• RECORDS FOR THIS EXERCISE:

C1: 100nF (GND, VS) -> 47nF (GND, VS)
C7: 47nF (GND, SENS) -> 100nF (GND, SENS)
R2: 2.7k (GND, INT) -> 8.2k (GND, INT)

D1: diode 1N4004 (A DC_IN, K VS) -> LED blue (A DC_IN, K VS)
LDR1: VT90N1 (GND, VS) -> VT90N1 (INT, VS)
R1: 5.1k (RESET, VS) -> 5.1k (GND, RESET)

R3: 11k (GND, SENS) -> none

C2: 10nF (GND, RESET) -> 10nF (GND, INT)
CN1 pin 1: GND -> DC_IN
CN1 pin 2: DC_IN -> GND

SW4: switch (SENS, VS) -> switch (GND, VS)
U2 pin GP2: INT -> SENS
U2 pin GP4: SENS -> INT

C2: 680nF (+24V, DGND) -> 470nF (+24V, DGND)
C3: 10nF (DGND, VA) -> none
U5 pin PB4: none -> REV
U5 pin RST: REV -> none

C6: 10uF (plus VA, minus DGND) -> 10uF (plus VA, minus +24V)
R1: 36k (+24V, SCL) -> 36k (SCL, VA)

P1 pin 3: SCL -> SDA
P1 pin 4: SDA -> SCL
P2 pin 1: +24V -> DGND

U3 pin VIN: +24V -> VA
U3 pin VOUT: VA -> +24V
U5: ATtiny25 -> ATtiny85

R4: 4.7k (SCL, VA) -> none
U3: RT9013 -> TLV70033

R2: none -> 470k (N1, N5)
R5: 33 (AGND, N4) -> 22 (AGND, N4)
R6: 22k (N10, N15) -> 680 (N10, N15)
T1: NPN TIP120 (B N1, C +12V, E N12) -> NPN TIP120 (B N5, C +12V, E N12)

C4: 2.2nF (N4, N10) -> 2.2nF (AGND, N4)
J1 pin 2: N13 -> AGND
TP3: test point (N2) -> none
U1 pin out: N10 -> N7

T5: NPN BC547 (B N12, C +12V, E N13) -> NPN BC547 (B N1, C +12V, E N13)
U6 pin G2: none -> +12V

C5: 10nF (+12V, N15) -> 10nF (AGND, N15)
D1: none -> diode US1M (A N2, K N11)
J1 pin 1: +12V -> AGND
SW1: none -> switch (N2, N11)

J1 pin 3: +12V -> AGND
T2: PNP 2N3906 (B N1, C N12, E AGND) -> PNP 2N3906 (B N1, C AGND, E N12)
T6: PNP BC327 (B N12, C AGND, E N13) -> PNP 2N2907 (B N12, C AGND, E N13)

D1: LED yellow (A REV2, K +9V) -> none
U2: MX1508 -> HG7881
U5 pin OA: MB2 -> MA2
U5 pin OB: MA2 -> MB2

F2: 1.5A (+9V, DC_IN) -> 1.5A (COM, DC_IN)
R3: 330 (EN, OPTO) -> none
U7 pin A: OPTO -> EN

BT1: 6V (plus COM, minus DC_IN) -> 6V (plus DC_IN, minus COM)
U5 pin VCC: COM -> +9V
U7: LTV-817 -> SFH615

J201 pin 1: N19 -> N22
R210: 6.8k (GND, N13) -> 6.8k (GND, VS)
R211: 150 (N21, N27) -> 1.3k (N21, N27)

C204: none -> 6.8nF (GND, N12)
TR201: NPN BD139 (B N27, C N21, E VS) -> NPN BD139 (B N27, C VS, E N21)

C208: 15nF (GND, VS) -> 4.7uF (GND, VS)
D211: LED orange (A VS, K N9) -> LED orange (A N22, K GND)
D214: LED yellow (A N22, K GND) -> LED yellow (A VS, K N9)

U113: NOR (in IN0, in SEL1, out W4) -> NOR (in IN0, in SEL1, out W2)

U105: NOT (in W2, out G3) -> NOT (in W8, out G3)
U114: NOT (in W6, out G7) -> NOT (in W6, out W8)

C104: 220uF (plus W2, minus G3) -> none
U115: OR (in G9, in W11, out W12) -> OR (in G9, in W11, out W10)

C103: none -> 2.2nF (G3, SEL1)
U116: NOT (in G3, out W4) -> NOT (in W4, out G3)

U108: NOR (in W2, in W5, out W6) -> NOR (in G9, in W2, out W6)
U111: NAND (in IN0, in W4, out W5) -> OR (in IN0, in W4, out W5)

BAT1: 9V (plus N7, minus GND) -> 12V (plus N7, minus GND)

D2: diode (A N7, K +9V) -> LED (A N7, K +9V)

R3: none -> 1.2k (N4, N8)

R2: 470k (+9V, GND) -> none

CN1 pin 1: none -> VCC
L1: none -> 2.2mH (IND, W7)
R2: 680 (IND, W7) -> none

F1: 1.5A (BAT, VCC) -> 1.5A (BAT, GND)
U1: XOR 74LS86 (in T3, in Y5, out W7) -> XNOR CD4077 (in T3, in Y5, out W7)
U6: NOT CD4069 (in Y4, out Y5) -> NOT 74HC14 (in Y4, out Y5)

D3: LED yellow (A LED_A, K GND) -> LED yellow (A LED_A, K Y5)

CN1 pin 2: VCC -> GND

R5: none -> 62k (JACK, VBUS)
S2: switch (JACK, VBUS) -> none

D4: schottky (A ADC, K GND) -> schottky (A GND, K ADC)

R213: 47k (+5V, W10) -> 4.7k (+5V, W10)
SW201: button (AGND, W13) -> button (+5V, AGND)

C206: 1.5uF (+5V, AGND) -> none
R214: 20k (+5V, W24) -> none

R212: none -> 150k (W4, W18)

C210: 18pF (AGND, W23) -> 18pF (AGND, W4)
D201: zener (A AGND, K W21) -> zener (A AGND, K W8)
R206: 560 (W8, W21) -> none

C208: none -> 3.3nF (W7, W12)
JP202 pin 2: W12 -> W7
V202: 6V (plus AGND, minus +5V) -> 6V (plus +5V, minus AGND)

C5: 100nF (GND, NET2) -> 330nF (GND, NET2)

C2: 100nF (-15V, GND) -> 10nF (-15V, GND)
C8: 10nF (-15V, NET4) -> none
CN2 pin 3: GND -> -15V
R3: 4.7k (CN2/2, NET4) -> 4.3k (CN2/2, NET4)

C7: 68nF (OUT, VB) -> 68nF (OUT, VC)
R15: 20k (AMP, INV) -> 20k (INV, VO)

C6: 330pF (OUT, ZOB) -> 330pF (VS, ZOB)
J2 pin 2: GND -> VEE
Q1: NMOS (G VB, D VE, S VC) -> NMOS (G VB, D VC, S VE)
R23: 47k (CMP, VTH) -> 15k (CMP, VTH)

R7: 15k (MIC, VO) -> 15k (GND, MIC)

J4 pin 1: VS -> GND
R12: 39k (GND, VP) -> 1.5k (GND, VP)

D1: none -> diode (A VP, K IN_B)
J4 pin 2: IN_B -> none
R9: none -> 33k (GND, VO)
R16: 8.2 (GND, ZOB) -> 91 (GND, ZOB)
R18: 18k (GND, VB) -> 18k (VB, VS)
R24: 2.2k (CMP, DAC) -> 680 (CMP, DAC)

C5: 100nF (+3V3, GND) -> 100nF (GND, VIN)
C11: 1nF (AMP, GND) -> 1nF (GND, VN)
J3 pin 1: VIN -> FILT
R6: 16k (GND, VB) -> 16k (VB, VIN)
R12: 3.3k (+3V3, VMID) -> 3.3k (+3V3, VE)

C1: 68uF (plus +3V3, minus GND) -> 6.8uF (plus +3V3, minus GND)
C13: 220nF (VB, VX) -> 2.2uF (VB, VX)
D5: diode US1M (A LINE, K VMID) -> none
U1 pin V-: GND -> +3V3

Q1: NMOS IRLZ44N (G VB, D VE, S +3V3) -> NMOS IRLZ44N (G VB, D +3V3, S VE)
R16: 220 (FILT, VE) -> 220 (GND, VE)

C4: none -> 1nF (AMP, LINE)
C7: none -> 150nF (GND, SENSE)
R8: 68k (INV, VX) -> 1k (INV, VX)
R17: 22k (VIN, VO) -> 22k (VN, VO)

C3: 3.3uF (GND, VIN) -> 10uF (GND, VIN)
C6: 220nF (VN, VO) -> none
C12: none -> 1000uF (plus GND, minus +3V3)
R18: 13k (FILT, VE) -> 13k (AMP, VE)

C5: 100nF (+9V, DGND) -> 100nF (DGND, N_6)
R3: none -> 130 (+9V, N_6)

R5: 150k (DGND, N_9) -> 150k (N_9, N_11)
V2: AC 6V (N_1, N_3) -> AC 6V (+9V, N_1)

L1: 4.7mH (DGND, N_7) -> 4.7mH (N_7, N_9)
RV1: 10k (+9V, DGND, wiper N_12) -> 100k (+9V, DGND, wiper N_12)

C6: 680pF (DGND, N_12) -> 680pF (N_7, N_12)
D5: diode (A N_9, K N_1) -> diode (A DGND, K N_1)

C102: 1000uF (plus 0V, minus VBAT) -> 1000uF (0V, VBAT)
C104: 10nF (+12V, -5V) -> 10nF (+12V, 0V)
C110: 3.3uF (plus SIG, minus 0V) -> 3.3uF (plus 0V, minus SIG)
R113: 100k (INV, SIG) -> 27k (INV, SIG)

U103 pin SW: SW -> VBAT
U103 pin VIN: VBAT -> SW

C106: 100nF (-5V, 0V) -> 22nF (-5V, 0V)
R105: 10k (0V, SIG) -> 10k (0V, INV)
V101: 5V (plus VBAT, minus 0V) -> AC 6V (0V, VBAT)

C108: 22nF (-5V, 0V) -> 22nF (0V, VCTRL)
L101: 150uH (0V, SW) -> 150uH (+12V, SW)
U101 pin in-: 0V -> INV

• TASK TO CARRY OUT: Scan the lines above for "C204: none -> 6.8nF (GND, N12)" and for "V202: 6V (plus". Repeat exactly the line holding each of them and every line in between.

• EXPECTED OUTPUT:
C204: none -> 6.8nF (GND, N12)
TR201: NPN BD139 (B N27, C N21, E VS) -> NPN BD139 (B N27, C VS, E N21)

C208: 15nF (GND, VS) -> 4.7uF (GND, VS)
D211: LED orange (A VS, K N9) -> LED orange (A N22, K GND)
D214: LED yellow (A N22, K GND) -> LED yellow (A VS, K N9)

U113: NOR (in IN0, in SEL1, out W4) -> NOR (in IN0, in SEL1, out W2)

U105: NOT (in W2, out G3) -> NOT (in W8, out G3)
U114: NOT (in W6, out G7) -> NOT (in W6, out W8)

C104: 220uF (plus W2, minus G3) -> none
U115: OR (in G9, in W11, out W12) -> OR (in G9, in W11, out W10)

C103: none -> 2.2nF (G3, SEL1)
U116: NOT (in G3, out W4) -> NOT (in W4, out G3)

U108: NOR (in W2, in W5, out W6) -> NOR (in G9, in W2, out W6)
U111: NAND (in IN0, in W4, out W5) -> OR (in IN0, in W4, out W5)

BAT1: 9V (plus N7, minus GND) -> 12V (plus N7, minus GND)

D2: diode (A N7, K +9V) -> LED (A N7, K +9V)

R3: none -> 1.2k (N4, N8)

R2: 470k (+9V, GND) -> none

CN1 pin 1: none -> VCC
L1: none -> 2.2mH (IND, W7)
R2: 680 (IND, W7) -> none

F1: 1.5A (BAT, VCC) -> 1.5A (BAT, GND)
U1: XOR 74LS86 (in T3, in Y5, out W7) -> XNOR CD4077 (in T3, in Y5, out W7)
U6: NOT CD4069 (in Y4, out Y5) -> NOT 74HC14 (in Y4, out Y5)

D3: LED yellow (A LED_A, K GND) -> LED yellow (A LED_A, K Y5)

CN1 pin 2: VCC -> GND

R5: none -> 62k (JACK, VBUS)
S2: switch (JACK, VBUS) -> none

D4: schottky (A ADC, K GND) -> schottky (A GND, K ADC)

R213: 47k (+5V, W10) -> 4.7k (+5V, W10)
SW201: button (AGND, W13) -> button (+5V, AGND)

C206: 1.5uF (+5V, AGND) -> none
R214: 20k (+5V, W24) -> none

R212: none -> 150k (W4, W18)

C210: 18pF (AGND, W23) -> 18pF (AGND, W4)
D201: zener (A AGND, K W21) -> zener (A AGND, K W8)
R206: 560 (W8, W21) -> none

C208: none -> 3.3nF (W7, W12)
JP202 pin 2: W12 -> W7
V202: 6V (plus AGND, minus +5V) -> 6V (plus +5V, minus AGND)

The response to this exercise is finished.